Closed polygon outlines:

◆ ◆ ◆

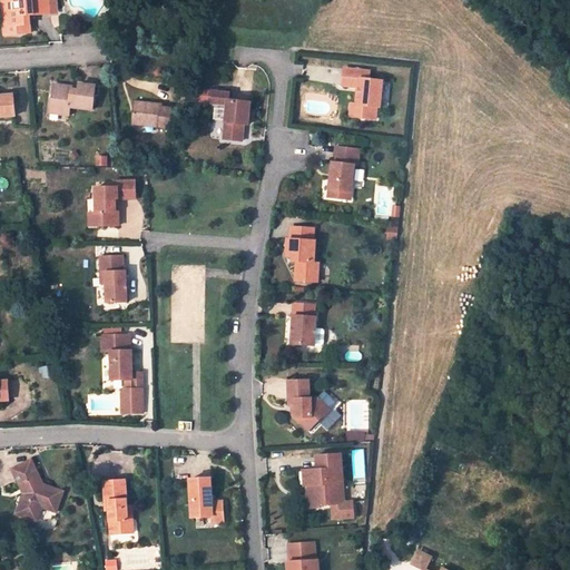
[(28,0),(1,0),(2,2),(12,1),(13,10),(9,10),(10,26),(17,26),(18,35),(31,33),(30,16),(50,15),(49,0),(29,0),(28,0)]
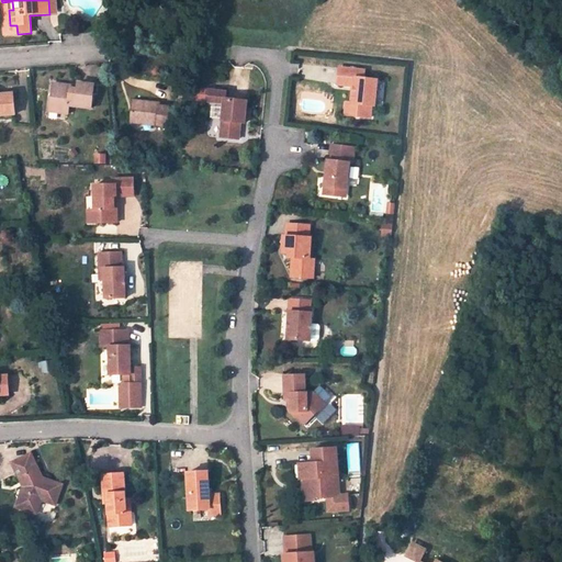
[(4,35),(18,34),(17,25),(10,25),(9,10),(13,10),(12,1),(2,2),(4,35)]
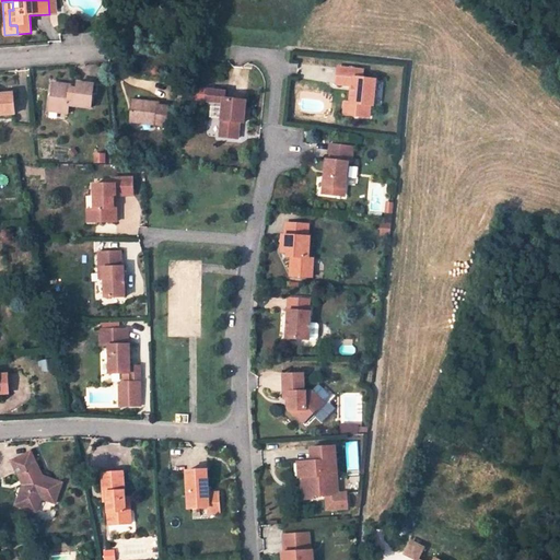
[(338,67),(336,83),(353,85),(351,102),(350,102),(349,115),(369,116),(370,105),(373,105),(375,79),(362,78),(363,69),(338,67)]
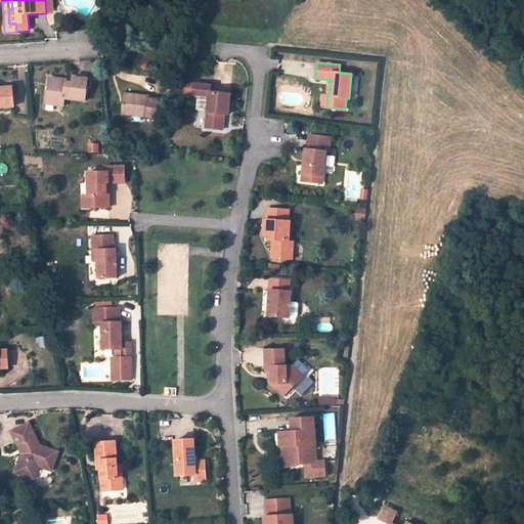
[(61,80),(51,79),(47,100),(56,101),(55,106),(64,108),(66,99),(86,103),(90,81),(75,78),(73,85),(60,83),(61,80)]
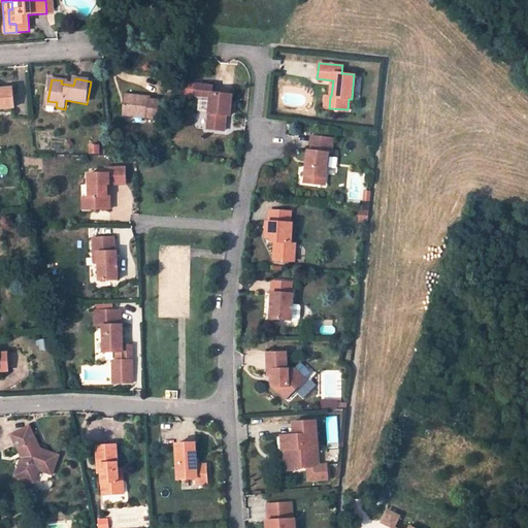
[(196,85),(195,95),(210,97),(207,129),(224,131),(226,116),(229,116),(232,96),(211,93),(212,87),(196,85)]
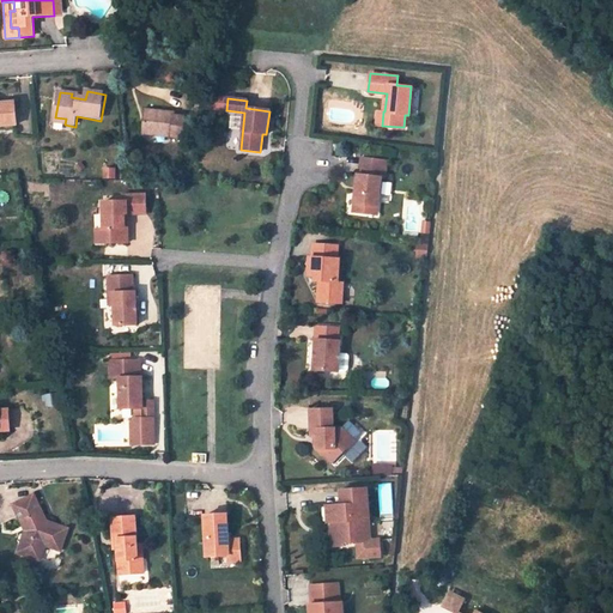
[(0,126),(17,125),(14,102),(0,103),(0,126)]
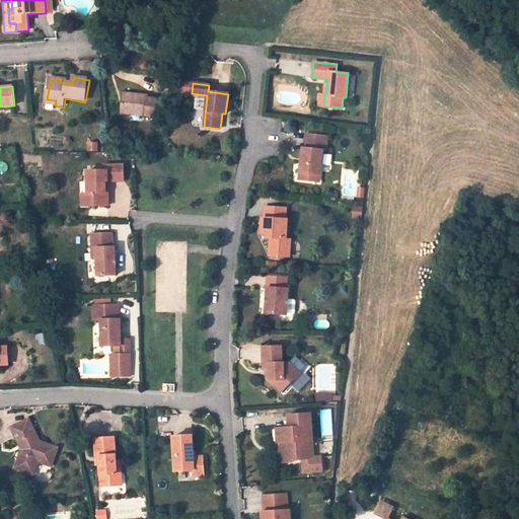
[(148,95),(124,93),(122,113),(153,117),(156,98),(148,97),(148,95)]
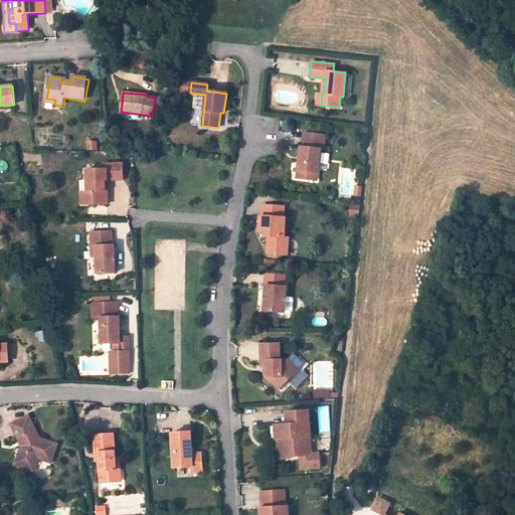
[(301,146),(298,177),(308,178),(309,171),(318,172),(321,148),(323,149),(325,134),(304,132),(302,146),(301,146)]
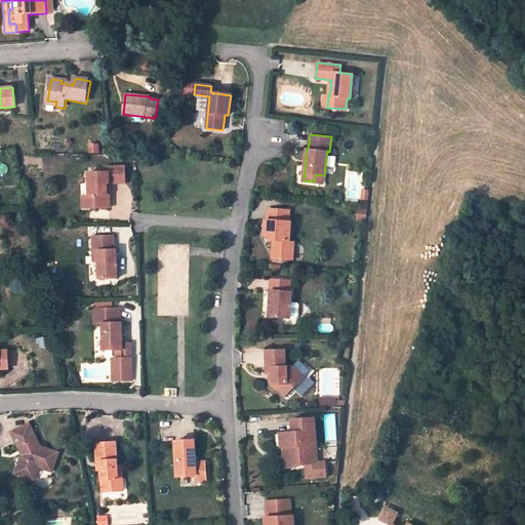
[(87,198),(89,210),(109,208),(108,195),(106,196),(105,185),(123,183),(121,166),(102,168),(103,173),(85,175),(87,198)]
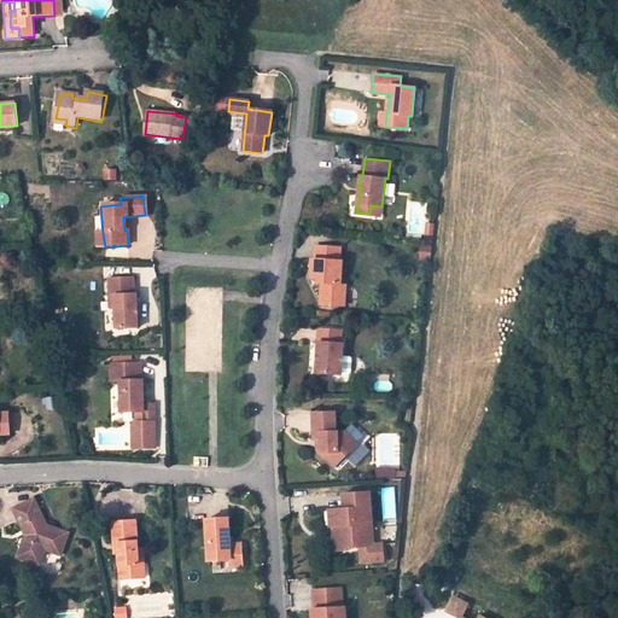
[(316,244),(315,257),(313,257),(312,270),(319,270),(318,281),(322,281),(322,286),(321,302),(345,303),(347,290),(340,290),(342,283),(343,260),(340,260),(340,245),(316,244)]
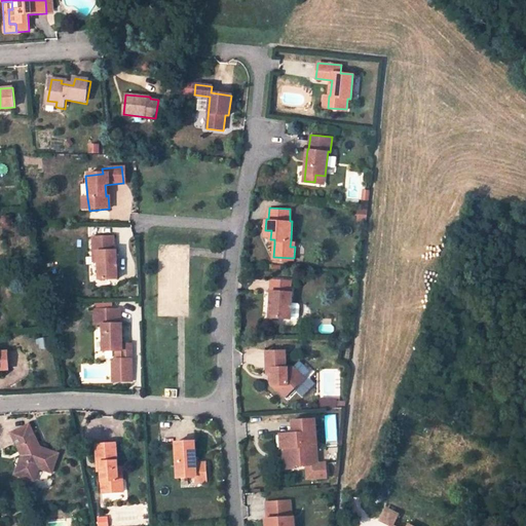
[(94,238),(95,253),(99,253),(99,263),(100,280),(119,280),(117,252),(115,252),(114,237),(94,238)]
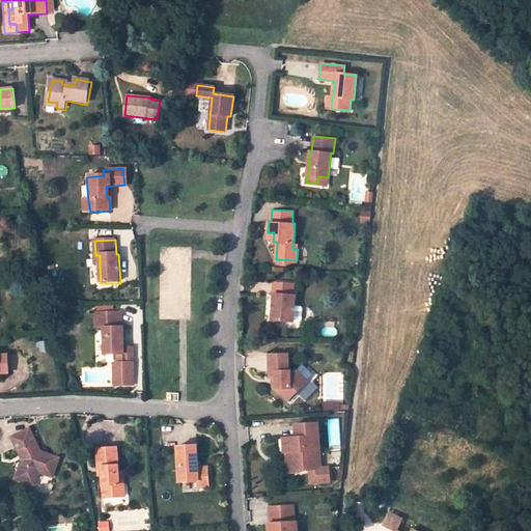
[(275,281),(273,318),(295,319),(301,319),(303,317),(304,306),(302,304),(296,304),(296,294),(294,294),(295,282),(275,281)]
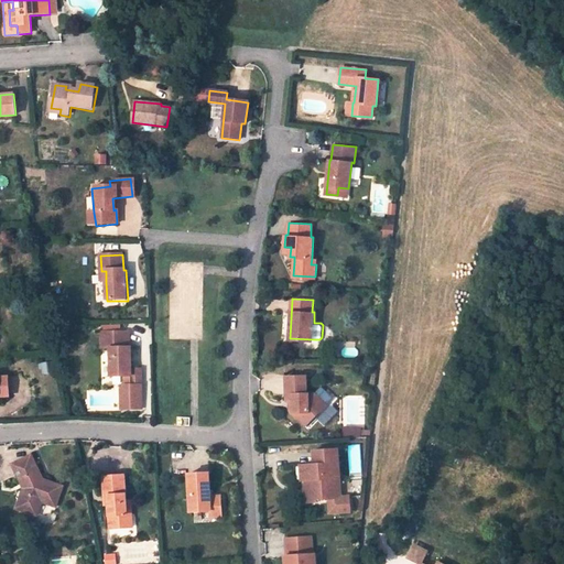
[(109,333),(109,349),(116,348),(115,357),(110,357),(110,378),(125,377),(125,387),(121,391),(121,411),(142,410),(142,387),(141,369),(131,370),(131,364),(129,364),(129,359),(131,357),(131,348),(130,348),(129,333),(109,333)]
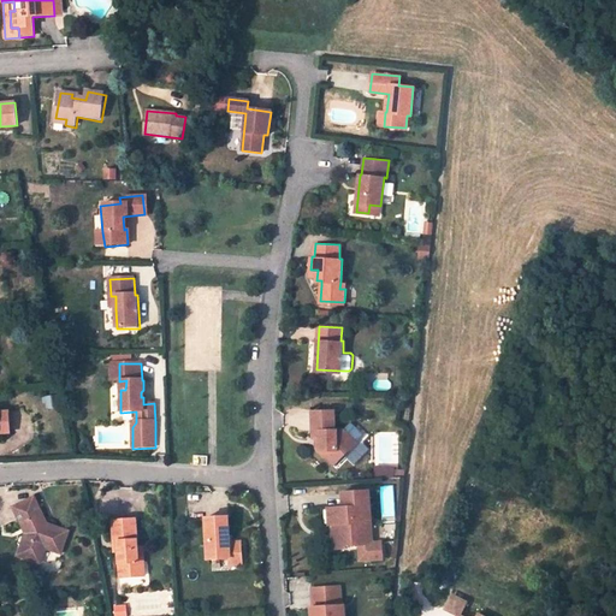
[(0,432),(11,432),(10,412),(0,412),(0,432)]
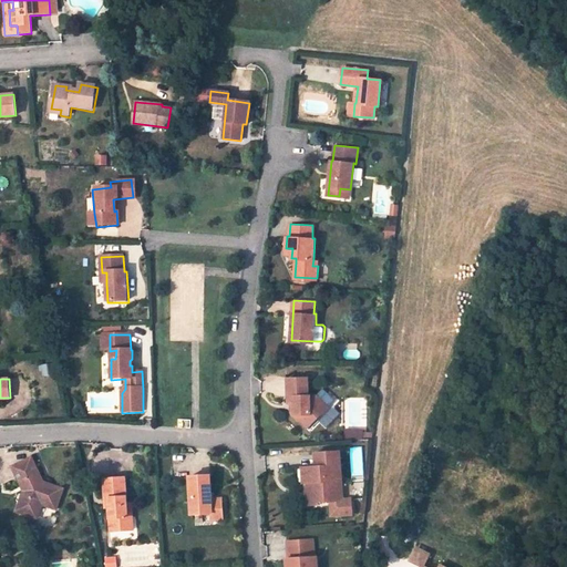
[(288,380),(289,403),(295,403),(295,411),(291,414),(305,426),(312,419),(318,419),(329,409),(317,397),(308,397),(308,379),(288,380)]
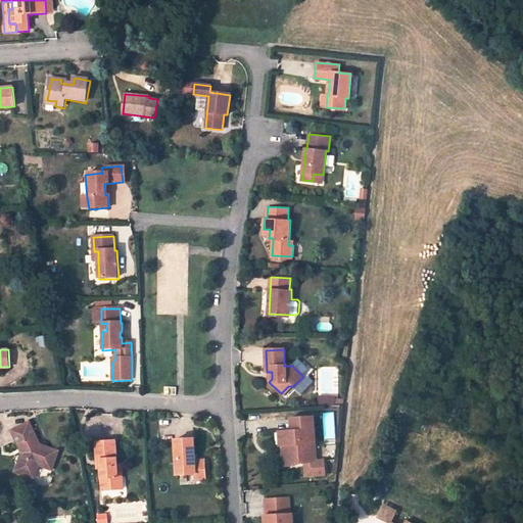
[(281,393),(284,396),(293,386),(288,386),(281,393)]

◆ ◆ ◆

Please give an exact printout of all the records, pictures aside.

[(28,0),(1,0),(2,2),(12,1),(13,10),(9,10),(10,26),(17,26),(18,35),(31,33),(30,16),(50,15),(49,0),(29,0),(28,0)]
[(4,35),(18,34),(17,25),(10,25),(9,10),(13,10),(12,1),(2,2),(4,35)]
[(338,67),(336,83),(353,85),(351,102),(350,102),(349,115),(369,116),(370,105),(373,105),(375,79),(362,78),(363,69),(338,67)]
[(61,80),(51,79),(47,100),(56,101),(55,106),(64,108),(66,99),(86,103),(90,81),(75,78),(73,85),(60,83),(61,80)]
[(196,85),(195,95),(210,97),(207,129),(224,131),(226,116),(229,116),(232,96),(211,93),(212,87),(196,85)]
[(0,126),(17,125),(14,102),(0,103),(0,126)]
[(148,95),(124,93),(122,113),(153,117),(156,98),(148,97),(148,95)]
[(301,146),(298,177),(308,178),(309,171),(318,172),(321,148),(323,149),(325,134),(304,132),(302,146),(301,146)]
[(87,198),(89,210),(109,208),(108,195),(106,196),(105,185),(123,183),(121,166),(102,168),(103,173),(85,175),(87,198)]
[(316,244),(315,257),(313,257),(312,270),(319,270),(318,281),(322,281),(322,286),(321,302),(345,303),(347,290),(340,290),(342,283),(343,260),(340,260),(340,245),(316,244)]
[(94,238),(95,253),(99,253),(99,263),(100,280),(119,280),(117,252),(115,252),(114,237),(94,238)]
[(275,281),(273,318),(295,319),(301,319),(303,317),(304,306),(302,304),(296,304),(296,294),(294,294),(295,282),(275,281)]
[(109,333),(109,349),(116,348),(115,357),(110,357),(110,378),(125,377),(125,387),(121,391),(121,411),(142,410),(142,387),(141,369),(131,370),(131,364),(129,364),(129,359),(131,357),(131,348),(130,348),(129,333),(109,333)]
[(0,432),(11,432),(10,412),(0,412),(0,432)]
[(288,380),(289,403),(295,403),(295,411),(291,414),(305,426),(312,419),(318,419),(329,409),(317,397),(308,397),(308,379),(288,380)]
[(281,393),(284,396),(293,386),(288,386),(281,393)]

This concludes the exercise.